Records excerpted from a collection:
+ + + +
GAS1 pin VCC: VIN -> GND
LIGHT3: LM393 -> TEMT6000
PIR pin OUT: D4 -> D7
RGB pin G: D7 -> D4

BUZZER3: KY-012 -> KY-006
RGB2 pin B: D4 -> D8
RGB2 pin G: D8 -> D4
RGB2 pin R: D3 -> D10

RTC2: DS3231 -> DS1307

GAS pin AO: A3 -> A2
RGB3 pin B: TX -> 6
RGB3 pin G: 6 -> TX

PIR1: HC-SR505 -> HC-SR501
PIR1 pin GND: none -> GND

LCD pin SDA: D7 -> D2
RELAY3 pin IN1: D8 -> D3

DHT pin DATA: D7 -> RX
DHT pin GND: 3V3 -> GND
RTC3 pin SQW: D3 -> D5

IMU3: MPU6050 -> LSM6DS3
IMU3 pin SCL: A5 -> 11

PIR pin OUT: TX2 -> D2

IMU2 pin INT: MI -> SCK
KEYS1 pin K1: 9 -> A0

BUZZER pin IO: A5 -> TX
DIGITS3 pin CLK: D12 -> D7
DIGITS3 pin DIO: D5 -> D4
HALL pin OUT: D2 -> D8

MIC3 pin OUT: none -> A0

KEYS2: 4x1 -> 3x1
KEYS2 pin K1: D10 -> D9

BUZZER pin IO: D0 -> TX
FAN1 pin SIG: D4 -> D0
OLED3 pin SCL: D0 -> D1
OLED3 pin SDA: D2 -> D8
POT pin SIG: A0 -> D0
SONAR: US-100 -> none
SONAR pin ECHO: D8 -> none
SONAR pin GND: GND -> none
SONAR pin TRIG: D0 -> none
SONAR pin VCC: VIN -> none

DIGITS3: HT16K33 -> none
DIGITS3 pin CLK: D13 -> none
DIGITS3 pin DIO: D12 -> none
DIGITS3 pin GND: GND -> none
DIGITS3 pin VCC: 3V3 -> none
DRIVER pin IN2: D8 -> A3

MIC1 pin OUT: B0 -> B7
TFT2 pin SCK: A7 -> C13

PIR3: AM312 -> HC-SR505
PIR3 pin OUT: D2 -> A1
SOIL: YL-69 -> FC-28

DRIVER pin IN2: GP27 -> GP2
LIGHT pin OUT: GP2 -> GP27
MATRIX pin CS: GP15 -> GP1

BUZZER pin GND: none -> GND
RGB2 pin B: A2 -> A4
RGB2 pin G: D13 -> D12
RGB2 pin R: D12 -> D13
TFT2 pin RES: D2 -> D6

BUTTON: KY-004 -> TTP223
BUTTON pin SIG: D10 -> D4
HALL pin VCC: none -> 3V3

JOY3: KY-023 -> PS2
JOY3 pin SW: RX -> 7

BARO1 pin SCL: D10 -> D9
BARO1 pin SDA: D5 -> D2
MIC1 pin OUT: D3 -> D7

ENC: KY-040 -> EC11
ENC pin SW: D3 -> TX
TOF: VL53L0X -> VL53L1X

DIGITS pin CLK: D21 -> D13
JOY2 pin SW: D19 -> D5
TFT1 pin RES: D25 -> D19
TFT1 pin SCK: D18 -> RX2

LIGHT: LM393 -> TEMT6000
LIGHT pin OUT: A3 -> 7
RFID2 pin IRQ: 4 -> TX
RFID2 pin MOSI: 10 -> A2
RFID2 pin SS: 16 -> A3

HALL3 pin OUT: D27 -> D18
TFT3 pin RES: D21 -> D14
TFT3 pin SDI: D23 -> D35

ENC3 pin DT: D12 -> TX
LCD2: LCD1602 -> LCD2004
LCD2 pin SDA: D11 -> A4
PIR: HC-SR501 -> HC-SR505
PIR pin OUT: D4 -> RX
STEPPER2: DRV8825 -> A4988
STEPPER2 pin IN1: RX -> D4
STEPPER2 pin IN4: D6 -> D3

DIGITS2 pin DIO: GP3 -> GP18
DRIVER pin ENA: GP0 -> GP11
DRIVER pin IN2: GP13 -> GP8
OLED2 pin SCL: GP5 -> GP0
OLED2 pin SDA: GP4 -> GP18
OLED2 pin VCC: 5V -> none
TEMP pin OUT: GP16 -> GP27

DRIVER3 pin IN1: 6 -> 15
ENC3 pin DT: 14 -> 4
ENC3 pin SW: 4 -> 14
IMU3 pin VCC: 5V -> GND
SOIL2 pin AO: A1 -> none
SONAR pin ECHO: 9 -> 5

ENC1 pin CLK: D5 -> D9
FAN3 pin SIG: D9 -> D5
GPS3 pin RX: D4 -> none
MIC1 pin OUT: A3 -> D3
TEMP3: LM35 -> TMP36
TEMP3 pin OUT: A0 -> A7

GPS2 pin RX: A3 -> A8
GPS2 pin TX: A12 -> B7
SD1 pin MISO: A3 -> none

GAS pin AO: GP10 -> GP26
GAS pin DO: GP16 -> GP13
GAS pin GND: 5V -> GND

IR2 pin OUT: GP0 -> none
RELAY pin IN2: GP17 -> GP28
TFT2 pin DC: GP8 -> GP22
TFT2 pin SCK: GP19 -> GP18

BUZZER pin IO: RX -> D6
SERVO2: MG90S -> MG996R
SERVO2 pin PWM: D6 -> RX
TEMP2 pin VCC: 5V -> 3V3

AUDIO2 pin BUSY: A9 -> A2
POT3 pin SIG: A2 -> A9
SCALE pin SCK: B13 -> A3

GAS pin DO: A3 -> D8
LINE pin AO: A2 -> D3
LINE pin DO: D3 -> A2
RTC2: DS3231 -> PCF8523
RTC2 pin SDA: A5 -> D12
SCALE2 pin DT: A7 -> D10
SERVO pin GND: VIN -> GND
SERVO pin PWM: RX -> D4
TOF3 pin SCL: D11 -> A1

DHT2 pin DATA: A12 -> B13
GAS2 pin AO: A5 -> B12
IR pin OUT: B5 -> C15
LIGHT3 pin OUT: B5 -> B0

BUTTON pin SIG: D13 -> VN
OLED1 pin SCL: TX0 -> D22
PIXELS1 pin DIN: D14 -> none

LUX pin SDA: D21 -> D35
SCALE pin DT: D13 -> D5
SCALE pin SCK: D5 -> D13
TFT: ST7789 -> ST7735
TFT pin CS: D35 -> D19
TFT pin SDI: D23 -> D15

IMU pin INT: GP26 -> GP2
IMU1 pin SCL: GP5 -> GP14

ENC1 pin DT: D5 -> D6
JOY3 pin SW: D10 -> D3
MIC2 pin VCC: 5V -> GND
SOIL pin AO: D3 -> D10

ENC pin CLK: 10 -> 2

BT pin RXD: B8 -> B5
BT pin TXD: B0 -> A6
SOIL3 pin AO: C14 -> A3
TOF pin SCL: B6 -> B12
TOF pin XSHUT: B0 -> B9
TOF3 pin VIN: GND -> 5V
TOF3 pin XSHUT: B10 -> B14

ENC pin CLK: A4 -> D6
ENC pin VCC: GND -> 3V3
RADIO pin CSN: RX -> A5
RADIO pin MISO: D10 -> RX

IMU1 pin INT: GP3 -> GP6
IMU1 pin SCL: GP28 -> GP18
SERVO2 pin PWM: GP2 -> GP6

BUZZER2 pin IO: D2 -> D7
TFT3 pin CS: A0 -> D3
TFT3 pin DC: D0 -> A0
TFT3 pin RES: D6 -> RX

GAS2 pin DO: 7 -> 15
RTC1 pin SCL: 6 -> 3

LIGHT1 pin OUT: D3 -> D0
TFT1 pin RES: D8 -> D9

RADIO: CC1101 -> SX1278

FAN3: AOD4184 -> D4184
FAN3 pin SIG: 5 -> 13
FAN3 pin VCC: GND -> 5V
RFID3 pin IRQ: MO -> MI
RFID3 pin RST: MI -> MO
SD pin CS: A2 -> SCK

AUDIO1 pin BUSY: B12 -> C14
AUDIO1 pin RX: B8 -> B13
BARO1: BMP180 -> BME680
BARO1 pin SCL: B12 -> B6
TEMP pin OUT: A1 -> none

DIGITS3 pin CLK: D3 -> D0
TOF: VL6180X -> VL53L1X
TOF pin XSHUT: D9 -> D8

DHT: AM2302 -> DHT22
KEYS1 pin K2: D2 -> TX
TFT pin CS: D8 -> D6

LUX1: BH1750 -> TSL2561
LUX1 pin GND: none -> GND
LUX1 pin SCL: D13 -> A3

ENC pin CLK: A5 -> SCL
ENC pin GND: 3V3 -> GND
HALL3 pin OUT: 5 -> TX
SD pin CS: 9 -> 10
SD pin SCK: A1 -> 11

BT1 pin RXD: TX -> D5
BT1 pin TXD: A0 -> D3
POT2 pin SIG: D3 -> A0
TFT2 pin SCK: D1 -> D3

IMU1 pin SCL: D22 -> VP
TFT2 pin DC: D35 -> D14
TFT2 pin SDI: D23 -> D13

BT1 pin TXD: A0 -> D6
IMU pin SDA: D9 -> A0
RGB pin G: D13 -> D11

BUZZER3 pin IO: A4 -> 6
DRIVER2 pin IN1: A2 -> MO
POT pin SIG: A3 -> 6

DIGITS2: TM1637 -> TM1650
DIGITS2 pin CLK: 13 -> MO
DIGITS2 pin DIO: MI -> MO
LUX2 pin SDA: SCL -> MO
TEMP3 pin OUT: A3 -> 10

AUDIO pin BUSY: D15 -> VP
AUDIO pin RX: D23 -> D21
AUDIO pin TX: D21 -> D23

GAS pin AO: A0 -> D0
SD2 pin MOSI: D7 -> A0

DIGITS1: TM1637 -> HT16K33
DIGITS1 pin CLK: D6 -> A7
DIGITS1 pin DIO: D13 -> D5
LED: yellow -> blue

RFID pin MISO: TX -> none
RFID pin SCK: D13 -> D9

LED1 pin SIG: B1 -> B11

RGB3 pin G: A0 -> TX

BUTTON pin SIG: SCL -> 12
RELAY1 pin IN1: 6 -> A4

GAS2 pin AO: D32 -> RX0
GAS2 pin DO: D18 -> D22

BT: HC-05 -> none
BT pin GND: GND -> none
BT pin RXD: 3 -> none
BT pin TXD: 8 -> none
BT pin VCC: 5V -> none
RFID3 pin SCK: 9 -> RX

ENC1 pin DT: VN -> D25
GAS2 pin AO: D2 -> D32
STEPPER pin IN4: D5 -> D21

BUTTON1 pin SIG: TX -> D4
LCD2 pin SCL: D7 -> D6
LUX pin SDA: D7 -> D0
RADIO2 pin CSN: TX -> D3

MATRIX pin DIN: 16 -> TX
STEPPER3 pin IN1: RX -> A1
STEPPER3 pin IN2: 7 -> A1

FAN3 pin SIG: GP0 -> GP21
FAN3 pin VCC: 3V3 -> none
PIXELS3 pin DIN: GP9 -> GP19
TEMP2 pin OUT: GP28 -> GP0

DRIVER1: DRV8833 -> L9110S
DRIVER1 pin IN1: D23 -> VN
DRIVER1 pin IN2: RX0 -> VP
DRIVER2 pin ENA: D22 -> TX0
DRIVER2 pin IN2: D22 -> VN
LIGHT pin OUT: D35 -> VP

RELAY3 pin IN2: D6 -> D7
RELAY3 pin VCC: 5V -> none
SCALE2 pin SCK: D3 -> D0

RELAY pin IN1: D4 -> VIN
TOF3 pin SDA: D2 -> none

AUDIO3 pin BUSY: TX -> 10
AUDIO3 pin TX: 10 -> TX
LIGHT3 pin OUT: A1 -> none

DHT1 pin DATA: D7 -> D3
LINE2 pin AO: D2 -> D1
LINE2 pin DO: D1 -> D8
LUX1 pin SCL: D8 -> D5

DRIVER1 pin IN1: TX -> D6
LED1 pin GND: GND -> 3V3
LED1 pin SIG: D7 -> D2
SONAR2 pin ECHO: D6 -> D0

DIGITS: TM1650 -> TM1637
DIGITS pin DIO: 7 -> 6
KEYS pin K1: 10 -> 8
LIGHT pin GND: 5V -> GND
+ + + +
Return exactly the lines above from the line that has "BUTTON pin SIG: D13 -> VN" through the line that has "MIC2 pin VCC: 5V -> GND", inclusive, and nothing else.

BUTTON pin SIG: D13 -> VN
OLED1 pin SCL: TX0 -> D22
PIXELS1 pin DIN: D14 -> none

LUX pin SDA: D21 -> D35
SCALE pin DT: D13 -> D5
SCALE pin SCK: D5 -> D13
TFT: ST7789 -> ST7735
TFT pin CS: D35 -> D19
TFT pin SDI: D23 -> D15

IMU pin INT: GP26 -> GP2
IMU1 pin SCL: GP5 -> GP14

ENC1 pin DT: D5 -> D6
JOY3 pin SW: D10 -> D3
MIC2 pin VCC: 5V -> GND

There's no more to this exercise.